- [Work to do]
Print every row below word for word, leaving the pictures out of your answer.

──────── Records for the exercise ────────

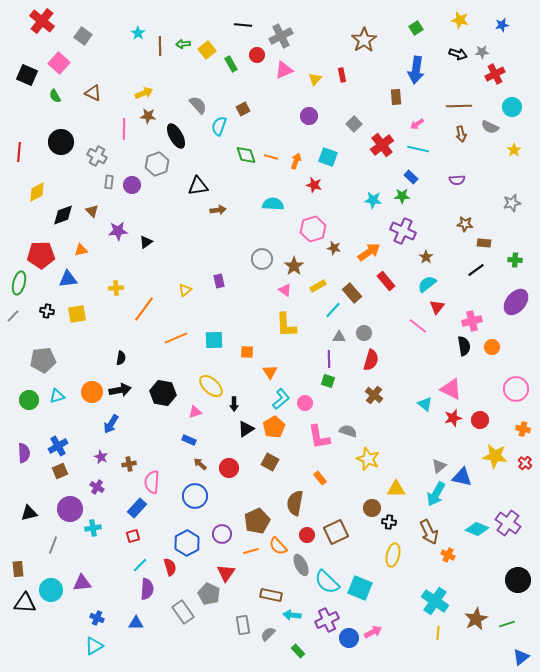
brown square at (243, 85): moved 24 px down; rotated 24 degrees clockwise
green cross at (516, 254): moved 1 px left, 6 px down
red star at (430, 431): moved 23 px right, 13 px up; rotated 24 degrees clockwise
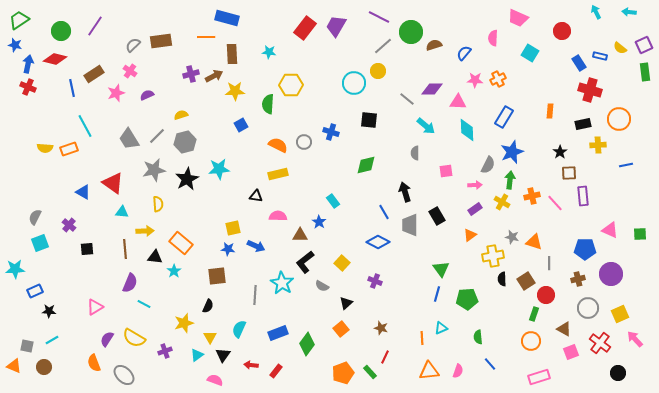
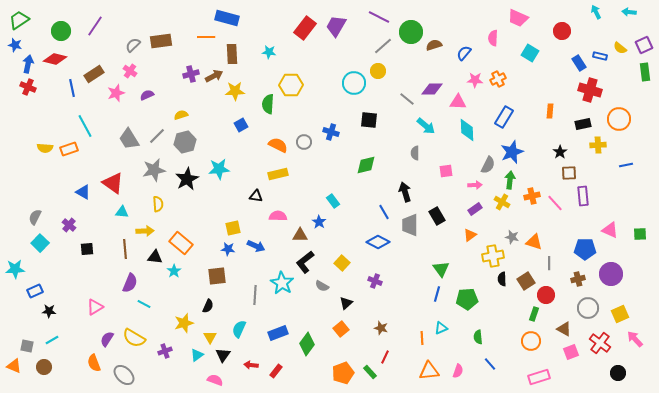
cyan square at (40, 243): rotated 24 degrees counterclockwise
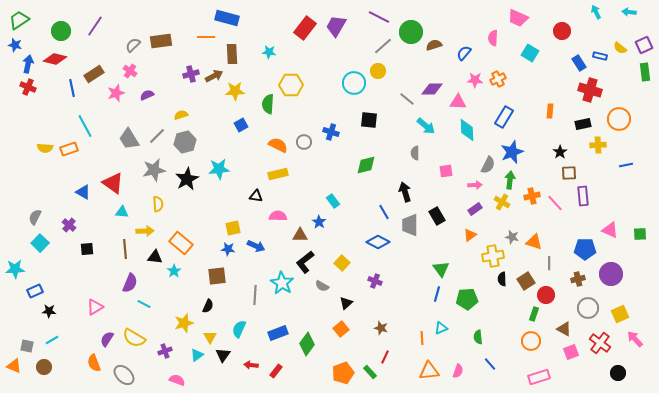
pink semicircle at (215, 380): moved 38 px left
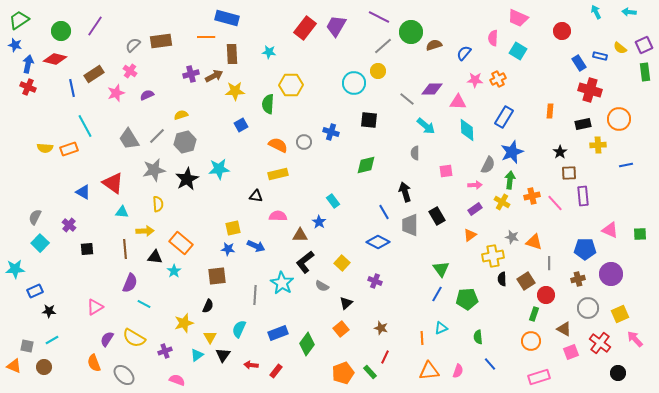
cyan square at (530, 53): moved 12 px left, 2 px up
blue line at (437, 294): rotated 14 degrees clockwise
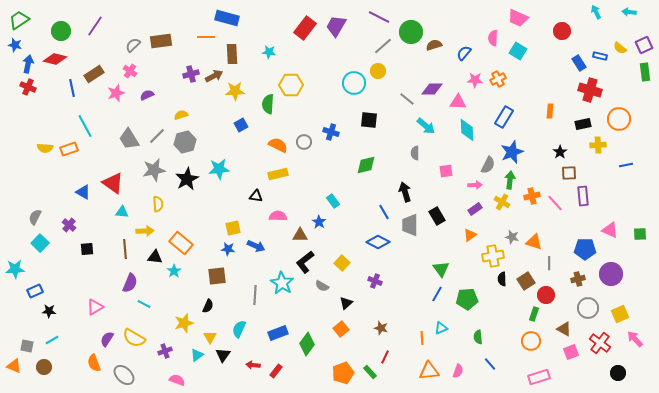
red arrow at (251, 365): moved 2 px right
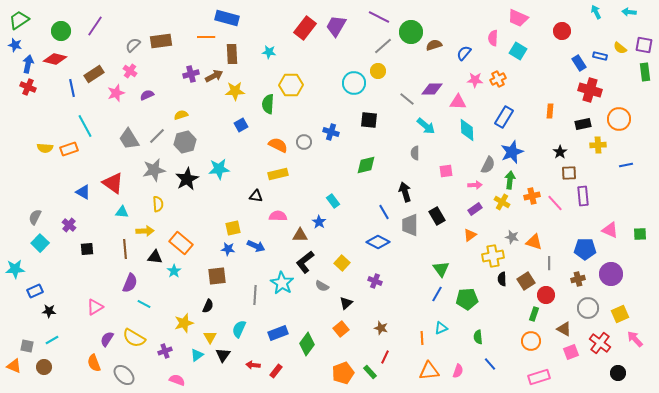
purple square at (644, 45): rotated 36 degrees clockwise
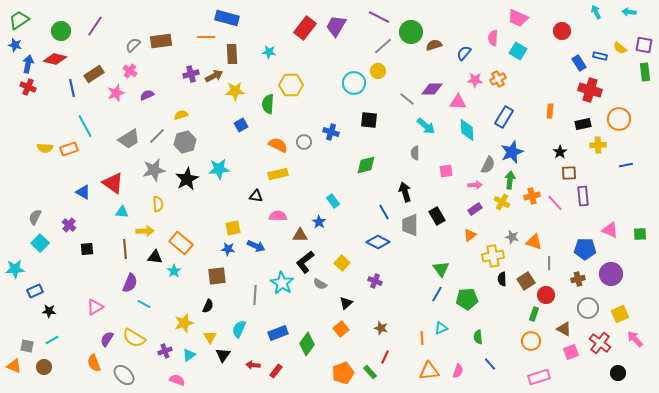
gray trapezoid at (129, 139): rotated 90 degrees counterclockwise
gray semicircle at (322, 286): moved 2 px left, 2 px up
cyan triangle at (197, 355): moved 8 px left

────────

- [Full output]
brown square at (243, 85): moved 24 px down; rotated 24 degrees clockwise
green cross at (516, 254): moved 1 px left, 6 px down
red star at (430, 431): moved 23 px right, 13 px up; rotated 24 degrees clockwise
cyan square at (40, 243): rotated 24 degrees counterclockwise
pink semicircle at (215, 380): moved 38 px left
cyan square at (530, 53): moved 12 px left, 2 px up
blue line at (437, 294): rotated 14 degrees clockwise
red arrow at (251, 365): moved 2 px right
purple square at (644, 45): rotated 36 degrees clockwise
gray trapezoid at (129, 139): rotated 90 degrees counterclockwise
gray semicircle at (322, 286): moved 2 px left, 2 px up
cyan triangle at (197, 355): moved 8 px left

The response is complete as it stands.